▶ [Exercise goal] Can you rewrite everything from the line with "yellow square: rotated" down to the line with "cyan rectangle: rotated", swapping "moved" for "shifted" and changing nothing else? Leave the picture lines out of your answer.

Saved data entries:

··········

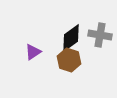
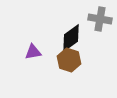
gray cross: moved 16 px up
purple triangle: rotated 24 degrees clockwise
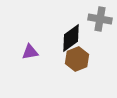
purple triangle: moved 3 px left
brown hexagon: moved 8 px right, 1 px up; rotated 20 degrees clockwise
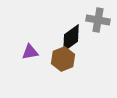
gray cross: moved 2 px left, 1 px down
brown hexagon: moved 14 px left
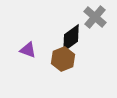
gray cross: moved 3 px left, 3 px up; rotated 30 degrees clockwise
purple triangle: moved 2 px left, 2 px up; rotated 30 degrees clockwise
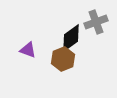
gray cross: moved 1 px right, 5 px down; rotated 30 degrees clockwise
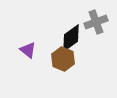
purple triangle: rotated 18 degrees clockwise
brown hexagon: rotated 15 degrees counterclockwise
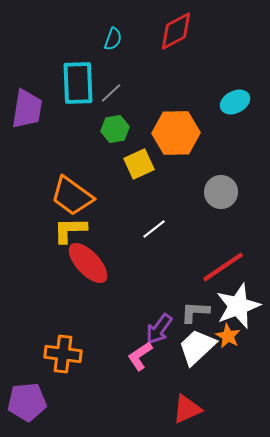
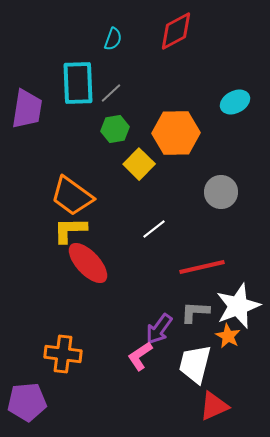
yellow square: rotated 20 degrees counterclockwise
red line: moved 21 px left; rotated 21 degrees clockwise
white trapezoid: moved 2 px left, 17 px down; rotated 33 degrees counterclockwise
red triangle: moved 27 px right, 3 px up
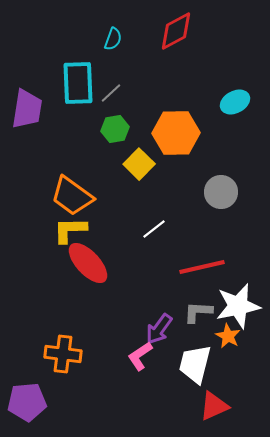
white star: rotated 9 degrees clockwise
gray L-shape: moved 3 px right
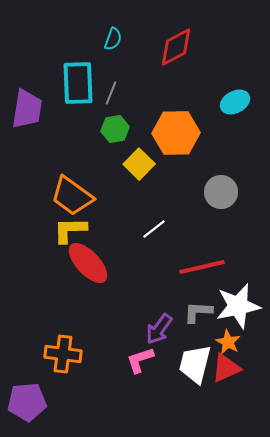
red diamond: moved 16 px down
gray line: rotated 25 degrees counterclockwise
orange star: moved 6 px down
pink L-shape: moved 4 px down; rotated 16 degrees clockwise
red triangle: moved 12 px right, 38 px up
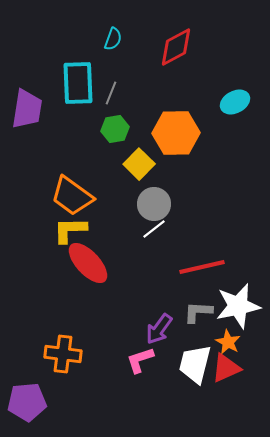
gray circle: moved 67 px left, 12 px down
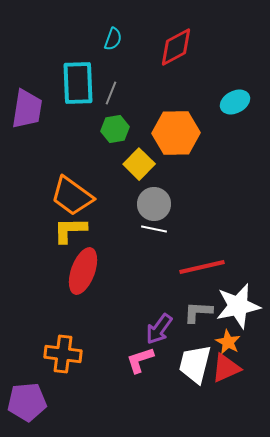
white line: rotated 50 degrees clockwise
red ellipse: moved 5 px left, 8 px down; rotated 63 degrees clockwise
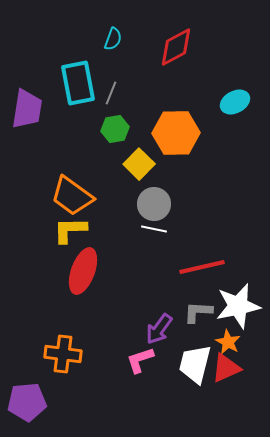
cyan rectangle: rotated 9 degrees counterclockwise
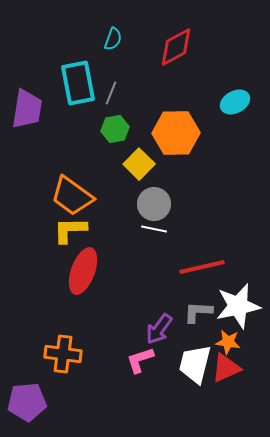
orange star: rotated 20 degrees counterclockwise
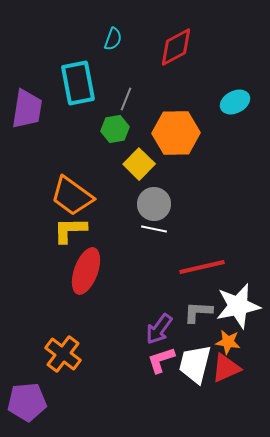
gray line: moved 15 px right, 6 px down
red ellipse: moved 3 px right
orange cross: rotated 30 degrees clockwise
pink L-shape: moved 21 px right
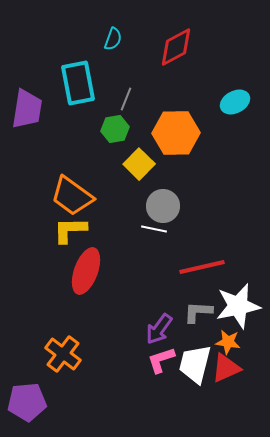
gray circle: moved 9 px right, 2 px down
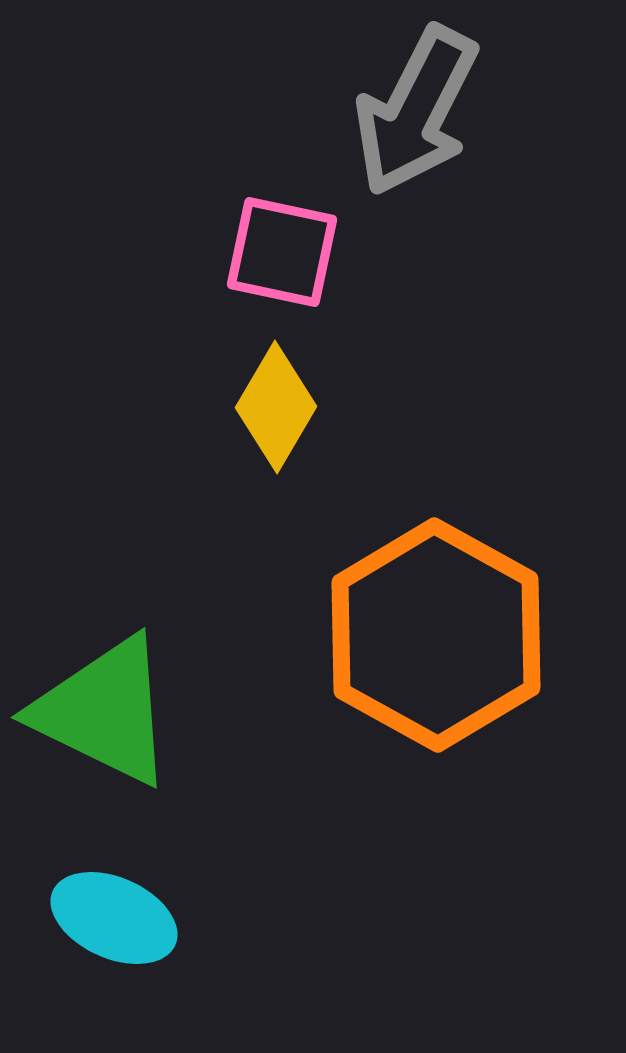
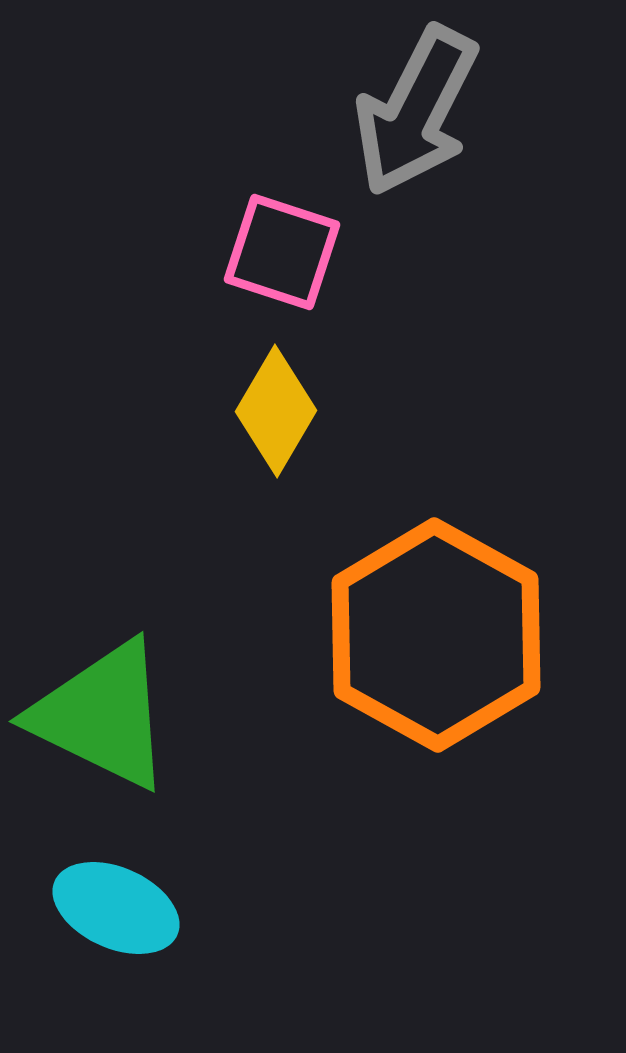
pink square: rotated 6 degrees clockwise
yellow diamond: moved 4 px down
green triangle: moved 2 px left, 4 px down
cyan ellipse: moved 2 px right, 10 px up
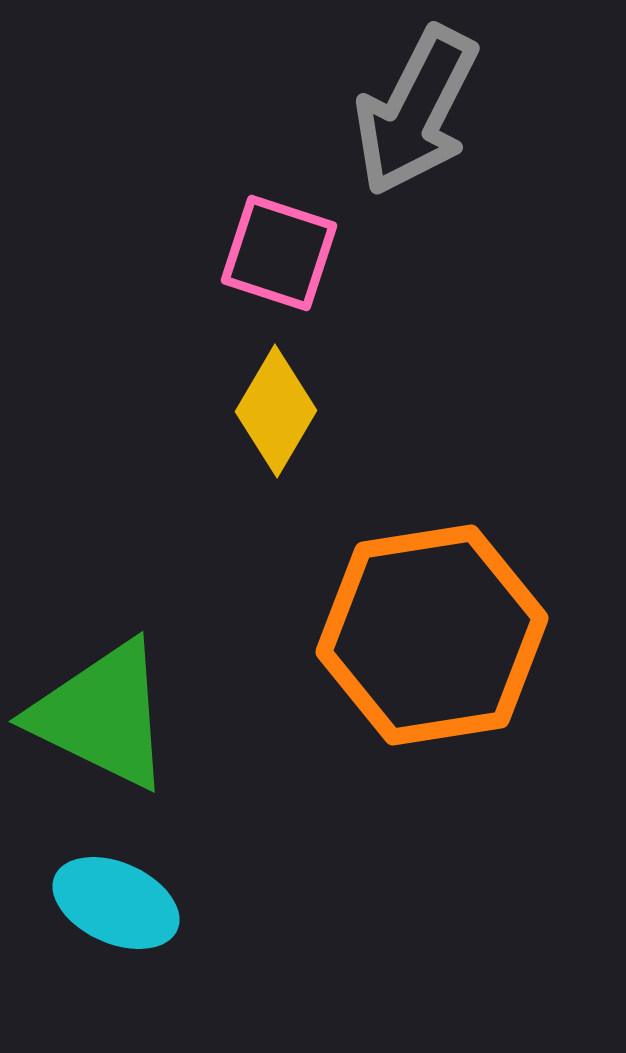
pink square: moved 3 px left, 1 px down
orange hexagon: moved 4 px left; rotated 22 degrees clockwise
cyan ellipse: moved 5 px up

··········

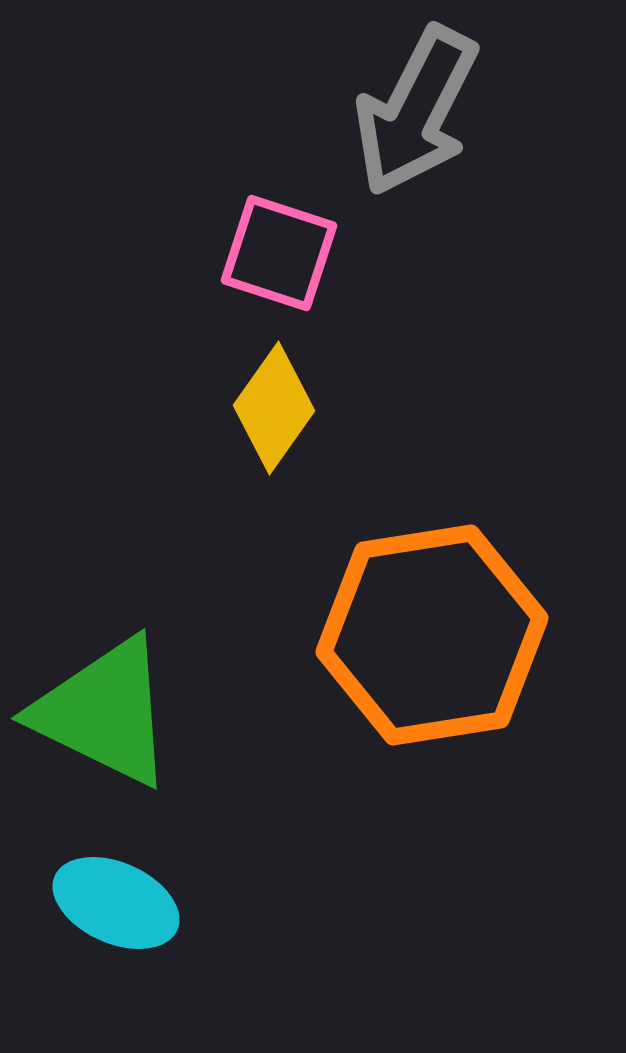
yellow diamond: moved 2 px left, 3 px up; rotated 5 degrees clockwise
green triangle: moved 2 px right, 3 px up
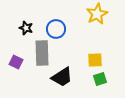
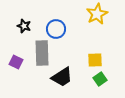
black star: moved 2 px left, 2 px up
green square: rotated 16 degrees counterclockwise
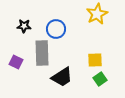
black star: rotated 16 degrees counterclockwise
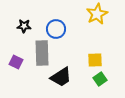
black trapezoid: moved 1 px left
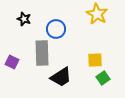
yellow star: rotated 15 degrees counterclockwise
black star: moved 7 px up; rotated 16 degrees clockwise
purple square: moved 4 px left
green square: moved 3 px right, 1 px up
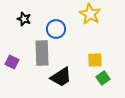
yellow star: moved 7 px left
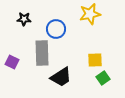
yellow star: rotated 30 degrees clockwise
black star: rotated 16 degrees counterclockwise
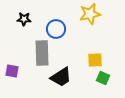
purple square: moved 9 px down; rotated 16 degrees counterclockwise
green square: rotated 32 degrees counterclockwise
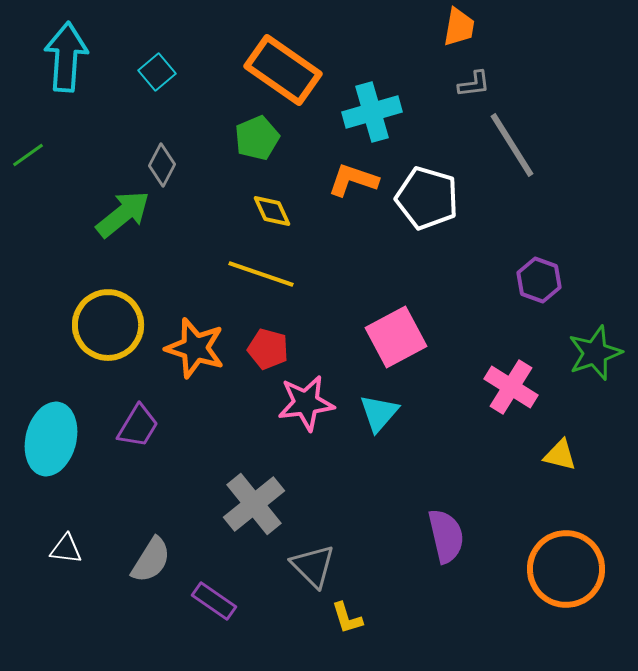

··········

▶ [Right answer]
yellow square: rotated 20 degrees counterclockwise
red line: shifted 21 px left; rotated 21 degrees clockwise
white trapezoid: shifted 2 px left, 17 px down; rotated 33 degrees counterclockwise
red triangle: shifted 27 px right, 3 px up
white star: rotated 9 degrees clockwise
gray L-shape: shifted 3 px right
red diamond: shifted 16 px down
gray line: rotated 25 degrees counterclockwise
orange star: shifted 6 px down
pink L-shape: shifted 4 px down; rotated 16 degrees clockwise
red triangle: shifted 12 px right, 38 px up
gray circle: shifted 67 px left, 12 px down
white line: rotated 50 degrees clockwise
red ellipse: shifted 5 px left, 8 px down; rotated 63 degrees clockwise
cyan rectangle: rotated 9 degrees counterclockwise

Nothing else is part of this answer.